Pull out every line of the listing below that contains the string "kern", treating uppercase and lowercase as different.
>> Start
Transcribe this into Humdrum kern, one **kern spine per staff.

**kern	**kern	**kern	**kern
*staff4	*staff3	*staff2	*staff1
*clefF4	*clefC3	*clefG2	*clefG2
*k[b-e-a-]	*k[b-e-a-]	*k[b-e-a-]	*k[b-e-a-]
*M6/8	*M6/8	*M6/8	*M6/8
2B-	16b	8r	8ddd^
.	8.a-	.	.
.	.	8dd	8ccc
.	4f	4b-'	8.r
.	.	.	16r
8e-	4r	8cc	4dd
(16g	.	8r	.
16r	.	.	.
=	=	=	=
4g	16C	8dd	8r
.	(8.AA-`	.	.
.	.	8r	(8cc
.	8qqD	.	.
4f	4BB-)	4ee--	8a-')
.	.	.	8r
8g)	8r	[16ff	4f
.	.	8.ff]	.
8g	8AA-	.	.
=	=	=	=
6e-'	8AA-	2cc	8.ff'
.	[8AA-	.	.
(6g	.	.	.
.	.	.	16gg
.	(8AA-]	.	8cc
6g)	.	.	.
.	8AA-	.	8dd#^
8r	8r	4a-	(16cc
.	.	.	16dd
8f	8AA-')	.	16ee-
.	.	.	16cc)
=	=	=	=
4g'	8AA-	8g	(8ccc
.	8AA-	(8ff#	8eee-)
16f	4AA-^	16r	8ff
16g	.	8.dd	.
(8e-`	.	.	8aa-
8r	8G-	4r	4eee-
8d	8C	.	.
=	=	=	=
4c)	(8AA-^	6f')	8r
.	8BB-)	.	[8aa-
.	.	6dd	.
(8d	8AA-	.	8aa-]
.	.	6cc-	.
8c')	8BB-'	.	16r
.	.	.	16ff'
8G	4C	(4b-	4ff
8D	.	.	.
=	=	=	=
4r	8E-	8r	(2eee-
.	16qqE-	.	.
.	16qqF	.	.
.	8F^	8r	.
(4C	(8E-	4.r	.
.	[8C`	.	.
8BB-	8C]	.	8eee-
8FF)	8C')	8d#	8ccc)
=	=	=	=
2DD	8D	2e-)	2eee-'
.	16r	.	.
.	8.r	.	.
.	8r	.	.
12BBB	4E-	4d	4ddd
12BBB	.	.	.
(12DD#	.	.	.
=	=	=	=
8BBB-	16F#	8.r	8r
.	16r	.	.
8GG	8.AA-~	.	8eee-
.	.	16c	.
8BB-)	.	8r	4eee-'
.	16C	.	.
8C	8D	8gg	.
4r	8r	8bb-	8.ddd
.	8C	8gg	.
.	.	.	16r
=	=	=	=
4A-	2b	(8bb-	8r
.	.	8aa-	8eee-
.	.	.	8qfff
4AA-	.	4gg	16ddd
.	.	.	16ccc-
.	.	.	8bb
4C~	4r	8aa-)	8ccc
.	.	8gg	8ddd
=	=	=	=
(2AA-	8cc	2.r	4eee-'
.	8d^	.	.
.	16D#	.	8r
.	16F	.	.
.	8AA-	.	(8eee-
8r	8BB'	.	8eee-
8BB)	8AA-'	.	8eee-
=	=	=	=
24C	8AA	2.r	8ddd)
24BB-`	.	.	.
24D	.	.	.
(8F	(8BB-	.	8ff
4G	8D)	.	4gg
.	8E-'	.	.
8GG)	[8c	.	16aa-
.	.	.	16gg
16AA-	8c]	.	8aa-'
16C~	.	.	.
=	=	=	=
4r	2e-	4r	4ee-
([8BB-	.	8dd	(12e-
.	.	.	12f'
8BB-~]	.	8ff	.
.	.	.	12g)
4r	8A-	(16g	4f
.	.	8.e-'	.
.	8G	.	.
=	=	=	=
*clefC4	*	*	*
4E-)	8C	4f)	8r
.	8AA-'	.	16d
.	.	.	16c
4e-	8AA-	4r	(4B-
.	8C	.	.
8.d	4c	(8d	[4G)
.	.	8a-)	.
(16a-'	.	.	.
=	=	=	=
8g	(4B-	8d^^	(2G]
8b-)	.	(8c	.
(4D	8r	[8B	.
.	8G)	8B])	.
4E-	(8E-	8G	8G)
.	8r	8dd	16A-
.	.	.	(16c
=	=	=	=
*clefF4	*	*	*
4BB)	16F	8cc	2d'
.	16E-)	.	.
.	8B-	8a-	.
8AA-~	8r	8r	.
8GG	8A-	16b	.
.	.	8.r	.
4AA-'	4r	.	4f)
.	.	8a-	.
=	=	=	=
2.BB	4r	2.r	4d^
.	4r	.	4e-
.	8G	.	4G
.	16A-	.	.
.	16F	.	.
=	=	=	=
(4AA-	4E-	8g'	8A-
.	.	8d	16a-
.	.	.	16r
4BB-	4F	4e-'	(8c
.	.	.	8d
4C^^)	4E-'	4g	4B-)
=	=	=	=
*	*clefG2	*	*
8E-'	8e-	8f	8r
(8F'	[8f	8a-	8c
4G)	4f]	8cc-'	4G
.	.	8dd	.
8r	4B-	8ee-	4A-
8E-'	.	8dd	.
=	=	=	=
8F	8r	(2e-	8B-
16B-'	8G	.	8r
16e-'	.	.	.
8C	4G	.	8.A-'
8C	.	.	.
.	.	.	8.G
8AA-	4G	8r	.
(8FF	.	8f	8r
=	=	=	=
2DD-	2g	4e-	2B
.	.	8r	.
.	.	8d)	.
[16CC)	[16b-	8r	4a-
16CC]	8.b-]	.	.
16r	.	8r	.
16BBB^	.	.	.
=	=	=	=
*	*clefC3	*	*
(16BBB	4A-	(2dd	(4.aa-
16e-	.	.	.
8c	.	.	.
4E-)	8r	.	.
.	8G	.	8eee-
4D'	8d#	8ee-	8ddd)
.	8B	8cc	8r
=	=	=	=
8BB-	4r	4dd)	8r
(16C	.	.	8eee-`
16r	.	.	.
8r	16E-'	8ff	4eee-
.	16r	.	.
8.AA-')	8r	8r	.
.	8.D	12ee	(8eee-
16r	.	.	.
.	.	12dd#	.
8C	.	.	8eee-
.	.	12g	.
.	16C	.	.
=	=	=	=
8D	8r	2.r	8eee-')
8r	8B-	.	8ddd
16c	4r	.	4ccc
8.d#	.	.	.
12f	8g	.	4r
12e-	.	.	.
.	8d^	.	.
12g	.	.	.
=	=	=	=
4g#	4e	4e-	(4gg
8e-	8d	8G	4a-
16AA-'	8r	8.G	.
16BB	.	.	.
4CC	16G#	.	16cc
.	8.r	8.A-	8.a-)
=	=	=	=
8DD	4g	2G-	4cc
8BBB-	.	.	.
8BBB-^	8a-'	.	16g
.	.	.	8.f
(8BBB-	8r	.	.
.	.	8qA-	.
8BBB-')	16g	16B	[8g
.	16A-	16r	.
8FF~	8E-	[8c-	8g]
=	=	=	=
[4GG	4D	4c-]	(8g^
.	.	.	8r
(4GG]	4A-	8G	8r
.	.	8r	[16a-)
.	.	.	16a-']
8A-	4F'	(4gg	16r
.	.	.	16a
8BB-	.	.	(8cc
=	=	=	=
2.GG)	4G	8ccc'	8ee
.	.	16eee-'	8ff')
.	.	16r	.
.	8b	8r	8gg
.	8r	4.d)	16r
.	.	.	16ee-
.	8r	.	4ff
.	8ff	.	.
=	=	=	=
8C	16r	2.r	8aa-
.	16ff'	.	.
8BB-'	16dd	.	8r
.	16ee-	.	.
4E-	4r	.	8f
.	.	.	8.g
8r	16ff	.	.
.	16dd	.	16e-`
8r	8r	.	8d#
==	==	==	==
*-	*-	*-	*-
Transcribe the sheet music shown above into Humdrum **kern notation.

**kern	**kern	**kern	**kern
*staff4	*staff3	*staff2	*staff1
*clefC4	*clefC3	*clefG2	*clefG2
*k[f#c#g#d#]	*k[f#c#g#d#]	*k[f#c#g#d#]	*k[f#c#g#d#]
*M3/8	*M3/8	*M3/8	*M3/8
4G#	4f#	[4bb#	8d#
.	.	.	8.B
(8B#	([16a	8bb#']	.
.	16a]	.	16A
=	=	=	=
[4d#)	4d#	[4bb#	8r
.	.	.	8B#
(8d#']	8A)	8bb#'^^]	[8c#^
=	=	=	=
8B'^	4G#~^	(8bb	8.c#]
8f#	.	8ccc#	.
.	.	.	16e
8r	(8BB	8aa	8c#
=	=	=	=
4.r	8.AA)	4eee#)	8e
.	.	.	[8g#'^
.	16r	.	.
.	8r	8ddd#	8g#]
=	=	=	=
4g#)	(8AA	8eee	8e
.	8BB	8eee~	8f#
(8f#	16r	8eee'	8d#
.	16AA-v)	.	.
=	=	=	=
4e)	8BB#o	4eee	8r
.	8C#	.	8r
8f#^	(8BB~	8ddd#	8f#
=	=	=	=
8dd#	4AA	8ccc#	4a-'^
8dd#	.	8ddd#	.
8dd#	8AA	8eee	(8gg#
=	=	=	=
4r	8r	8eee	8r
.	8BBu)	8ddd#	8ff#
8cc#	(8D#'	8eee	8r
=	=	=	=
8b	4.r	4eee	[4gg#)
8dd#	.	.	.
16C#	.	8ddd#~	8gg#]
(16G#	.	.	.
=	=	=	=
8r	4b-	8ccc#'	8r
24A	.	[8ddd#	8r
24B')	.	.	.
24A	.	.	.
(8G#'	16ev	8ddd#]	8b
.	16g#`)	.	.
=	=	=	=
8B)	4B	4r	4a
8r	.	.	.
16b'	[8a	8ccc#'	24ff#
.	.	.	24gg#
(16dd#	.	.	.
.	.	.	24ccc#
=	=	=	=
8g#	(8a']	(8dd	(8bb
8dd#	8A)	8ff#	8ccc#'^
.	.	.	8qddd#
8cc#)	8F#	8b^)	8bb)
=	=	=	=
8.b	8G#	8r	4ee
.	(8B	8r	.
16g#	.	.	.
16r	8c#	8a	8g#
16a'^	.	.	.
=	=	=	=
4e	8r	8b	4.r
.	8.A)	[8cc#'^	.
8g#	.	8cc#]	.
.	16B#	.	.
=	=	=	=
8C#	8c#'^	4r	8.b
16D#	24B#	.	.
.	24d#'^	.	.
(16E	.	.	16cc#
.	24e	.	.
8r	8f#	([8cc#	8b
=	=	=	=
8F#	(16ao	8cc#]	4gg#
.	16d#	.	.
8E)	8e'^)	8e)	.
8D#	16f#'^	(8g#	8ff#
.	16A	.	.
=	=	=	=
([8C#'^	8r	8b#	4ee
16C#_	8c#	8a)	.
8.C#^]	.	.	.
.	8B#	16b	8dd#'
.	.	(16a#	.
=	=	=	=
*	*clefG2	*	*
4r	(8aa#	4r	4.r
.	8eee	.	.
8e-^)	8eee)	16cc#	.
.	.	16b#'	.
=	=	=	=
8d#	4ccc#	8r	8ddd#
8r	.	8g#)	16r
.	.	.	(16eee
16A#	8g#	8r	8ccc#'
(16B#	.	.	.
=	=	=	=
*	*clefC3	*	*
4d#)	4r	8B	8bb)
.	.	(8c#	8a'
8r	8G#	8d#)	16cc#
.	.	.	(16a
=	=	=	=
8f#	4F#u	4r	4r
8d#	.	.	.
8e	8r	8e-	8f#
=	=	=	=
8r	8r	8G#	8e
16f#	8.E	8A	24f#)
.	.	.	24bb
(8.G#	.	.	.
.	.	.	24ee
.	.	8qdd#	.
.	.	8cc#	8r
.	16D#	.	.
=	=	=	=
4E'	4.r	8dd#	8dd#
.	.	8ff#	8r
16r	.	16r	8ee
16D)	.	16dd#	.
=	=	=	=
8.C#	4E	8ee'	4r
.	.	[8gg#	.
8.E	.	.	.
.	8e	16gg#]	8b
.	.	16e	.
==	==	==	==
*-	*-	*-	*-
>> End
- **Solution**
Transcribe this into Humdrum kern, one **kern spine per staff.
**kern	**kern	**kern	**kern
Transcribe the sheet music shown above into Humdrum **kern notation.
**kern	**kern	**kern	**kern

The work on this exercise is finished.